Prompt:
Check every line of the data for the word "black", and copy those that have it.

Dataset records
[Start of section]
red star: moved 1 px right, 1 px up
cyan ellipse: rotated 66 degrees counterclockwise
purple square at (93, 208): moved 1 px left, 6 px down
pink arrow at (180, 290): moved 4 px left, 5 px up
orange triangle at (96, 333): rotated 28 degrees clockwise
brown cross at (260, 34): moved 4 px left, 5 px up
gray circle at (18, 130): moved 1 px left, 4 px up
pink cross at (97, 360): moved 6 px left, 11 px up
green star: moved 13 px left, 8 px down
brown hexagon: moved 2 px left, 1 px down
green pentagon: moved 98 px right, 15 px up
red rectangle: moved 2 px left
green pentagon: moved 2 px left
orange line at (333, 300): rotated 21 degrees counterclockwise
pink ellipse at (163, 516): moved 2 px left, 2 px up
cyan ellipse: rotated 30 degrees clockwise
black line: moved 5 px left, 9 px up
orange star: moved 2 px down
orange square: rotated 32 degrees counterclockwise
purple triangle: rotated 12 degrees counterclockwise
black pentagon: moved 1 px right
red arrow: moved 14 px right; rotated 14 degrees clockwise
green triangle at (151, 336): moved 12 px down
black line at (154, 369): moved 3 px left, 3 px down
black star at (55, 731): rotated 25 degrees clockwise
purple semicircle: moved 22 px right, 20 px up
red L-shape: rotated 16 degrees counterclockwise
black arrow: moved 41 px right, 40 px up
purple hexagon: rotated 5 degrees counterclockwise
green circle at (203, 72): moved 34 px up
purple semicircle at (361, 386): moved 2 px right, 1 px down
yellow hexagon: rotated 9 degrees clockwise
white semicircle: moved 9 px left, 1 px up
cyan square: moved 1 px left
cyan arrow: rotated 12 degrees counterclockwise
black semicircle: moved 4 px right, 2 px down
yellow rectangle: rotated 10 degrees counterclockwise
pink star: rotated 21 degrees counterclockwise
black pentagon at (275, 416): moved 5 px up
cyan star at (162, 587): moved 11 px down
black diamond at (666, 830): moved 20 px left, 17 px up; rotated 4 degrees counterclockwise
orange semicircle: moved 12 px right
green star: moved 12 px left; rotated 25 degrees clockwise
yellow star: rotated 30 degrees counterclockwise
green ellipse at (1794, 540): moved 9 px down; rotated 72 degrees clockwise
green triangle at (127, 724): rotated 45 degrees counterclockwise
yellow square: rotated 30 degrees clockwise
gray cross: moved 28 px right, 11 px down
[End of section]
Your solution:
black line: moved 5 px left, 9 px up
black pentagon: moved 1 px right
black line at (154, 369): moved 3 px left, 3 px down
black star at (55, 731): rotated 25 degrees clockwise
black arrow: moved 41 px right, 40 px up
black semicircle: moved 4 px right, 2 px down
black pentagon at (275, 416): moved 5 px up
black diamond at (666, 830): moved 20 px left, 17 px up; rotated 4 degrees counterclockwise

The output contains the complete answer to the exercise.